----- RECORDED DATA

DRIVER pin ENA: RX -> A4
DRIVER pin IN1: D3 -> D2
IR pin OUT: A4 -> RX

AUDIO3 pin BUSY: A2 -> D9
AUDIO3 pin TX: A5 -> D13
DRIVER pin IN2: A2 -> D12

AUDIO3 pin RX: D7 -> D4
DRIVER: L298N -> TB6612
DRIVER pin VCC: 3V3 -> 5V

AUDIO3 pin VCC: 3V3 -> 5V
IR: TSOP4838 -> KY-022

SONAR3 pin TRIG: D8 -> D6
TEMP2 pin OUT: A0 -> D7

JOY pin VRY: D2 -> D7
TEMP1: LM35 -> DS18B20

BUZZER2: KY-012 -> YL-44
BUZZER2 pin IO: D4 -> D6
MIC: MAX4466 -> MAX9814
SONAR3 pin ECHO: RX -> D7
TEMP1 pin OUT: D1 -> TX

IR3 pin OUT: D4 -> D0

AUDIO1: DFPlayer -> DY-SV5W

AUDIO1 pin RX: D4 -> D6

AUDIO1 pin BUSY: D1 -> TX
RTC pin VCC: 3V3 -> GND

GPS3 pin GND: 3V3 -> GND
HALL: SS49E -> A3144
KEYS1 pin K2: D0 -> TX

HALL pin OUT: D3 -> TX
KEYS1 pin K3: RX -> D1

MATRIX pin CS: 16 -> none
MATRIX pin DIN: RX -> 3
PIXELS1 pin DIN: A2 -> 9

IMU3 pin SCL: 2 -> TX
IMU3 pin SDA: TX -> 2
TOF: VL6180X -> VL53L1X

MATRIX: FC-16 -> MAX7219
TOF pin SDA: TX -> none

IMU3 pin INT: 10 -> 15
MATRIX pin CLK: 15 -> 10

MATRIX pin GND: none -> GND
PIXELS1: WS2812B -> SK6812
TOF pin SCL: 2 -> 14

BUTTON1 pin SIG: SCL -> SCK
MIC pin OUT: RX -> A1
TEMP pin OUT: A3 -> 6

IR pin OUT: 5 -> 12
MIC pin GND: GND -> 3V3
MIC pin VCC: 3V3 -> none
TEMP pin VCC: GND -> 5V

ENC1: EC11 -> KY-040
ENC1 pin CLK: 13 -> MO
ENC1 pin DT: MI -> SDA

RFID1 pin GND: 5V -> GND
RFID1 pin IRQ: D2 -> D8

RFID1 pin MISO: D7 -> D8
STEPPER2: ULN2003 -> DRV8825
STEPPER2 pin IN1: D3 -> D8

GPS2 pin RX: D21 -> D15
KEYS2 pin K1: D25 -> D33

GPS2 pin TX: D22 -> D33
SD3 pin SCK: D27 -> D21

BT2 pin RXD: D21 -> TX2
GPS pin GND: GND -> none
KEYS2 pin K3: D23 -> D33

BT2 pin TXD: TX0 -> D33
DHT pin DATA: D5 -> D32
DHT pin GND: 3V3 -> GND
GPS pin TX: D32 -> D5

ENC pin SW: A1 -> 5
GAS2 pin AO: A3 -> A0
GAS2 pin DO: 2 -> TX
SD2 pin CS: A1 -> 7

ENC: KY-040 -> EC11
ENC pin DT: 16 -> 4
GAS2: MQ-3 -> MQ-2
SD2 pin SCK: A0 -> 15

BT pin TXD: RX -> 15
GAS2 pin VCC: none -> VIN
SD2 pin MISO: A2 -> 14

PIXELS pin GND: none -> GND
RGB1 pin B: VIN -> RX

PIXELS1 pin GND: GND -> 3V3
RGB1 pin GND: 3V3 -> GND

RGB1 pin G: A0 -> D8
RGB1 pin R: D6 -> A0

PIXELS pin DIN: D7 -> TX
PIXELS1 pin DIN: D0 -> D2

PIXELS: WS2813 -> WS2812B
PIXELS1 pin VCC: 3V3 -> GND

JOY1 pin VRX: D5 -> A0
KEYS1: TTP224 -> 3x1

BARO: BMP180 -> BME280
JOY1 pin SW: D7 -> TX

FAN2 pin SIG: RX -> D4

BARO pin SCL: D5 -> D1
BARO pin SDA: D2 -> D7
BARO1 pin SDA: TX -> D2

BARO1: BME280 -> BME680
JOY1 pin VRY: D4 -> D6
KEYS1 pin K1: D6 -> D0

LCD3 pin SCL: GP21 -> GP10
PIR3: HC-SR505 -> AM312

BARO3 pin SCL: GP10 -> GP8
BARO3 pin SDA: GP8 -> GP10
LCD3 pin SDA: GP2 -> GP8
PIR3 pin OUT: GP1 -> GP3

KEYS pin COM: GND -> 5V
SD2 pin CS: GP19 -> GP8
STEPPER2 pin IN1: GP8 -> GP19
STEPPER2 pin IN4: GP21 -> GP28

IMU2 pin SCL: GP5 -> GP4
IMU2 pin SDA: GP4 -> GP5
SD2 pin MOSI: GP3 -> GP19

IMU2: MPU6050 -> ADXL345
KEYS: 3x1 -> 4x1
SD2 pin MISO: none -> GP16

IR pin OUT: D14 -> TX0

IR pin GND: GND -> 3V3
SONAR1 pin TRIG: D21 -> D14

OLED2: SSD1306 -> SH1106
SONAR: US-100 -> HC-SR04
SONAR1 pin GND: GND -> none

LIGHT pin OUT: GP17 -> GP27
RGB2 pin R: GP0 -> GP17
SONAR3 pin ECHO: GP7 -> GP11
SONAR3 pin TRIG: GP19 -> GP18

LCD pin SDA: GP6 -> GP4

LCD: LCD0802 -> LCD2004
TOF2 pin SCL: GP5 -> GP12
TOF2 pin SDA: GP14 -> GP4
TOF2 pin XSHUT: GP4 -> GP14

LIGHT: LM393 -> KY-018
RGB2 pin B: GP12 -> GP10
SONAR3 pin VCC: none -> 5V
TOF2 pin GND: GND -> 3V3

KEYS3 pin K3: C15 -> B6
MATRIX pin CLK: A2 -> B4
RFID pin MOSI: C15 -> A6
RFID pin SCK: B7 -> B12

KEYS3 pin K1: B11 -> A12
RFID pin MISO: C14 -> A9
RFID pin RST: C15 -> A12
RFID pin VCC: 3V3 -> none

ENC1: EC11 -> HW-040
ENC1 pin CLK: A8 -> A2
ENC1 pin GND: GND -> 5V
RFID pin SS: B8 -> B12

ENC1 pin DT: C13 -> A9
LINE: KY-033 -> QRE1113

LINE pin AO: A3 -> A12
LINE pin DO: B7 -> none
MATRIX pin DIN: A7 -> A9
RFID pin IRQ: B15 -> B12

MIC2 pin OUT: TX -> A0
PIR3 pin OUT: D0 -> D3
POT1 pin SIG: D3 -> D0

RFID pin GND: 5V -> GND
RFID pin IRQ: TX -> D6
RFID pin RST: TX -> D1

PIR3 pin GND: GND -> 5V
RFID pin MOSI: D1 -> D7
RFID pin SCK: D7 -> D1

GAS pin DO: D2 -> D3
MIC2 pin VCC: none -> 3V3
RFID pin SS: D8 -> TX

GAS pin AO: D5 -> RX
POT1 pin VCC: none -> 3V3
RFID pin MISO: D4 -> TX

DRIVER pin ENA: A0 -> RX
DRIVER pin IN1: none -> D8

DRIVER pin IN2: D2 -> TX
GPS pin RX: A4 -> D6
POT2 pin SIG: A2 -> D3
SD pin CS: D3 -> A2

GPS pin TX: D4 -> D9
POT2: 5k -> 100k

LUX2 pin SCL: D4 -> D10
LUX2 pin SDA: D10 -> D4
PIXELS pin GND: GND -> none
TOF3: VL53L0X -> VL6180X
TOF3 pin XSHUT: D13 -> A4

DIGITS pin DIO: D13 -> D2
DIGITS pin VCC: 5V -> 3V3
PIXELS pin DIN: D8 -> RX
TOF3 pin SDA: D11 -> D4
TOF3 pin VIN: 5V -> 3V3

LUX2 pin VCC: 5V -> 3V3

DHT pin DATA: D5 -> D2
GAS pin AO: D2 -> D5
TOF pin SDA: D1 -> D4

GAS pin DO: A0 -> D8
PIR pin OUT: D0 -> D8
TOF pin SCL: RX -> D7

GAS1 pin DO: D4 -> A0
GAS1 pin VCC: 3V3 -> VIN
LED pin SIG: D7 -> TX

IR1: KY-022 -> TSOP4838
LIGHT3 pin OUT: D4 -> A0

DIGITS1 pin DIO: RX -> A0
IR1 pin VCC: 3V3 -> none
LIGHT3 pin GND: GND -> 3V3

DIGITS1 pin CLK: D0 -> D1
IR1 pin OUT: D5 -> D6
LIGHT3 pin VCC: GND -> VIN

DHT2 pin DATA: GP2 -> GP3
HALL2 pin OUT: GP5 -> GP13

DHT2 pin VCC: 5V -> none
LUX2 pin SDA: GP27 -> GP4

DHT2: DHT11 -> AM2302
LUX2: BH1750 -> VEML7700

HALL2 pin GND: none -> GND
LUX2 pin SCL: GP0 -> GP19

----------

**WORK INSTRUCTION**
Among the records above, a stretch begins at the line containing "BUZZER2: KY-012 -> YL-44" and ends at the line containing "ENC pin SW: A1 -> 5". Restate that stretch word for word, and nothing else.

**RESPONSE TO THIS EXERCISE**
BUZZER2: KY-012 -> YL-44
BUZZER2 pin IO: D4 -> D6
MIC: MAX4466 -> MAX9814
SONAR3 pin ECHO: RX -> D7
TEMP1 pin OUT: D1 -> TX

IR3 pin OUT: D4 -> D0

AUDIO1: DFPlayer -> DY-SV5W

AUDIO1 pin RX: D4 -> D6

AUDIO1 pin BUSY: D1 -> TX
RTC pin VCC: 3V3 -> GND

GPS3 pin GND: 3V3 -> GND
HALL: SS49E -> A3144
KEYS1 pin K2: D0 -> TX

HALL pin OUT: D3 -> TX
KEYS1 pin K3: RX -> D1

MATRIX pin CS: 16 -> none
MATRIX pin DIN: RX -> 3
PIXELS1 pin DIN: A2 -> 9

IMU3 pin SCL: 2 -> TX
IMU3 pin SDA: TX -> 2
TOF: VL6180X -> VL53L1X

MATRIX: FC-16 -> MAX7219
TOF pin SDA: TX -> none

IMU3 pin INT: 10 -> 15
MATRIX pin CLK: 15 -> 10

MATRIX pin GND: none -> GND
PIXELS1: WS2812B -> SK6812
TOF pin SCL: 2 -> 14

BUTTON1 pin SIG: SCL -> SCK
MIC pin OUT: RX -> A1
TEMP pin OUT: A3 -> 6

IR pin OUT: 5 -> 12
MIC pin GND: GND -> 3V3
MIC pin VCC: 3V3 -> none
TEMP pin VCC: GND -> 5V

ENC1: EC11 -> KY-040
ENC1 pin CLK: 13 -> MO
ENC1 pin DT: MI -> SDA

RFID1 pin GND: 5V -> GND
RFID1 pin IRQ: D2 -> D8

RFID1 pin MISO: D7 -> D8
STEPPER2: ULN2003 -> DRV8825
STEPPER2 pin IN1: D3 -> D8

GPS2 pin RX: D21 -> D15
KEYS2 pin K1: D25 -> D33

GPS2 pin TX: D22 -> D33
SD3 pin SCK: D27 -> D21

BT2 pin RXD: D21 -> TX2
GPS pin GND: GND -> none
KEYS2 pin K3: D23 -> D33

BT2 pin TXD: TX0 -> D33
DHT pin DATA: D5 -> D32
DHT pin GND: 3V3 -> GND
GPS pin TX: D32 -> D5

ENC pin SW: A1 -> 5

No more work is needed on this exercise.